▸ Task objective: Can you write out every line from the start of the records below through the line containing "(198, 446) = (202, 326): grey", leaving out any pictures?

(Scene difference descriptions)
-------

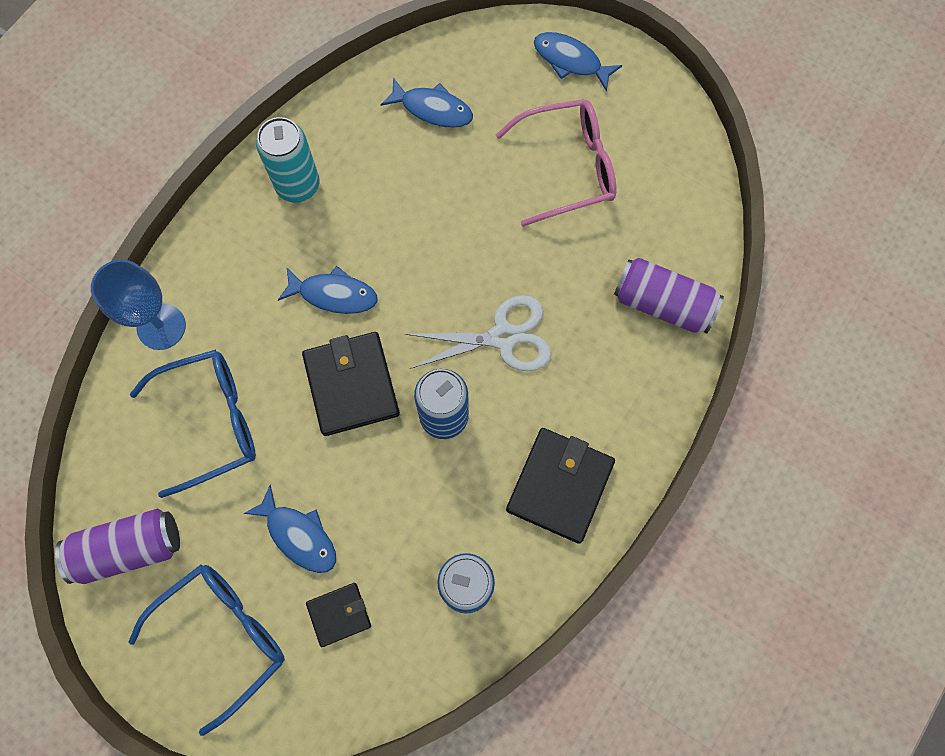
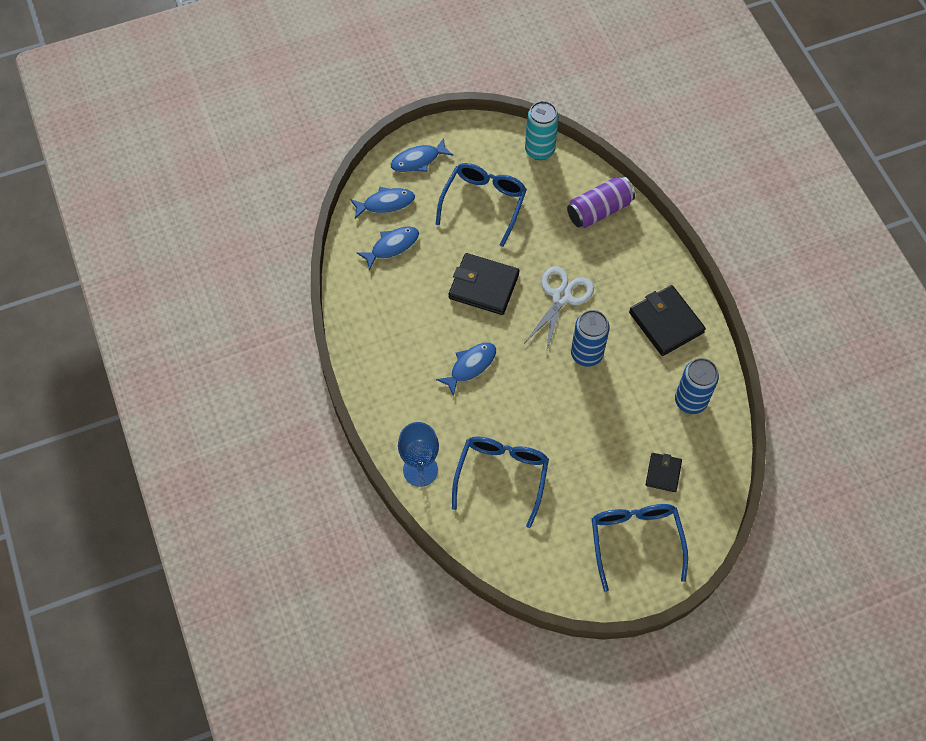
camera: 55 degrees left, 10 degrees down
(128, 548) = (548, 563): purple can -> none
(298, 185) = (385, 344): turquoise can -> turquoise can (539, 150)
(299, 535) = (603, 468): blue fish -> blue fish (385, 203)
(351, 385) = (533, 389): black wallet -> black wallet (483, 286)
(568, 167) = (484, 203): pink glasses -> blue glasses

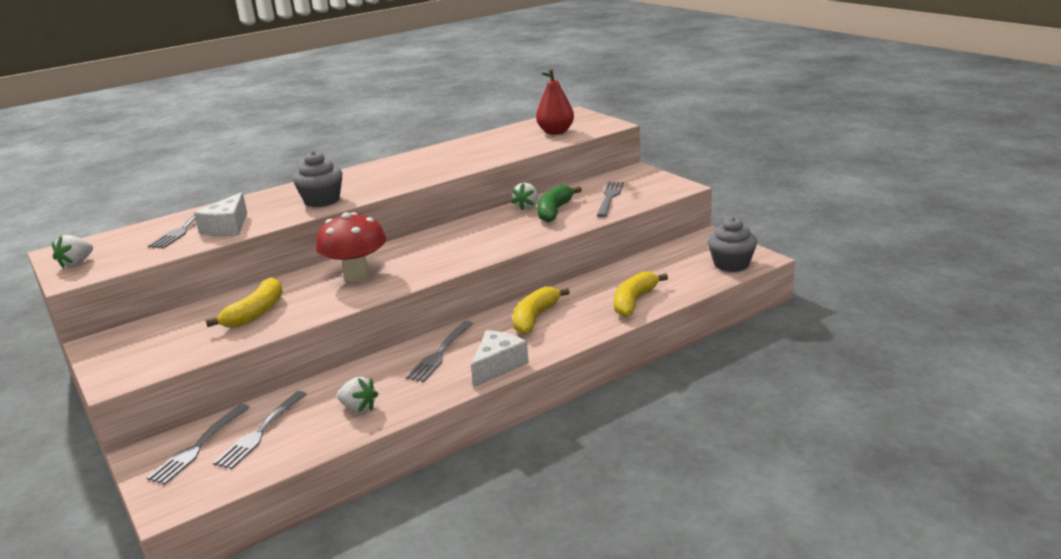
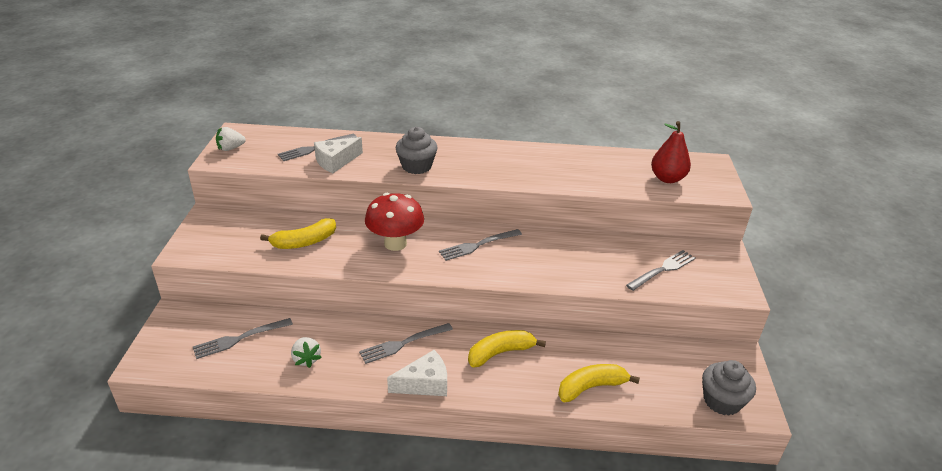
camera: 35 degrees right, 10 degrees up
(198, 446) = (202, 326): grey fork -> grey fork (478, 245)
(527, 207) = (586, 241): white strawberry -> none
(554, 211) = (600, 259): green banana -> none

-------

▸ Task response:
camera: 55 degrees left, 10 degrees down
(128, 548) = (548, 563): purple can -> none
(298, 185) = (385, 344): turquoise can -> turquoise can (539, 150)
(299, 535) = (603, 468): blue fish -> blue fish (385, 203)
(351, 385) = (533, 389): black wallet -> black wallet (483, 286)
(568, 167) = (484, 203): pink glasses -> blue glasses

camera: 35 degrees right, 10 degrees up
(198, 446) = (202, 326): grey fork -> grey fork (478, 245)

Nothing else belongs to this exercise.